# Dataset

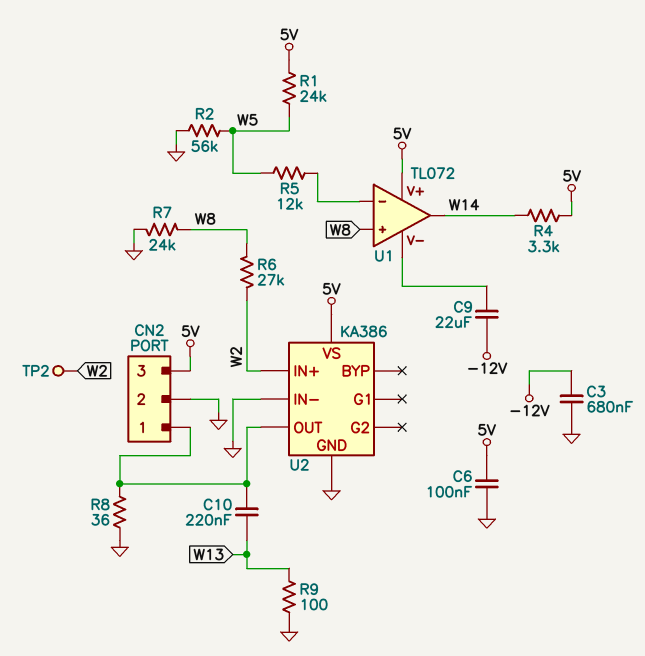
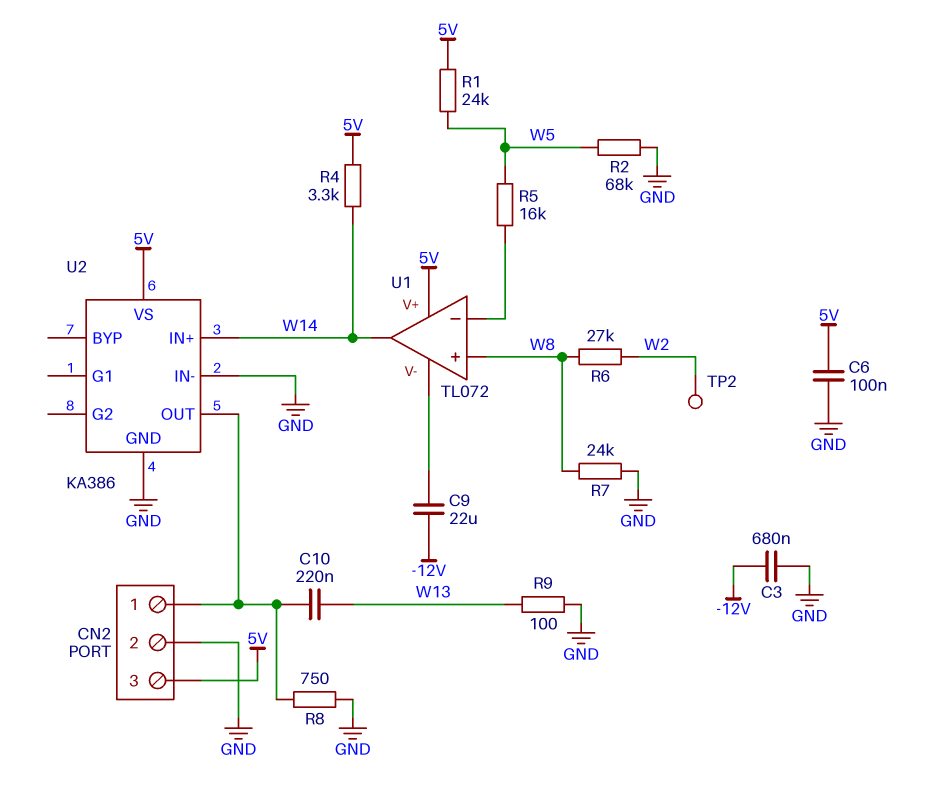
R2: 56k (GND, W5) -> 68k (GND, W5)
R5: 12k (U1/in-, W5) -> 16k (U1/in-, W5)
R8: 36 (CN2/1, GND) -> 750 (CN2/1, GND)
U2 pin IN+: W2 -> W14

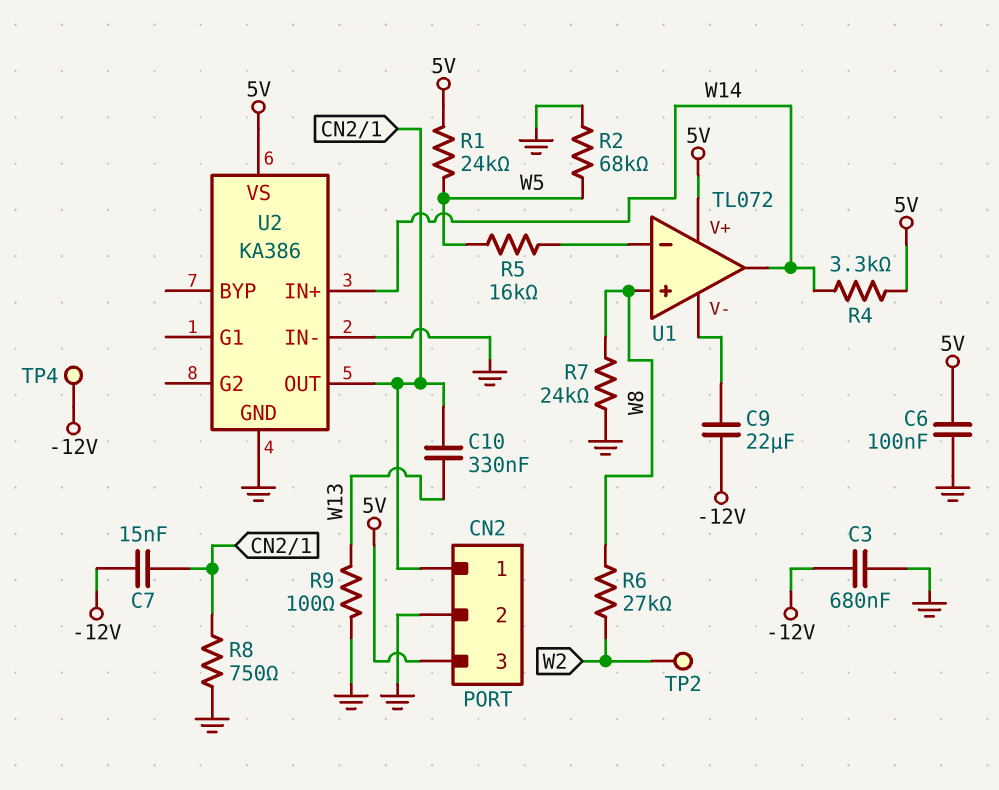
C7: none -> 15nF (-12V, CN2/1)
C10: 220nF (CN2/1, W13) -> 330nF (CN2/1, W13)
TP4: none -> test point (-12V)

# What is being asked
The records, exactly as written but without images, should be returned.

# Problem solution
R2: 56k (GND, W5) -> 68k (GND, W5)
R5: 12k (U1/in-, W5) -> 16k (U1/in-, W5)
R8: 36 (CN2/1, GND) -> 750 (CN2/1, GND)
U2 pin IN+: W2 -> W14

C7: none -> 15nF (-12V, CN2/1)
C10: 220nF (CN2/1, W13) -> 330nF (CN2/1, W13)
TP4: none -> test point (-12V)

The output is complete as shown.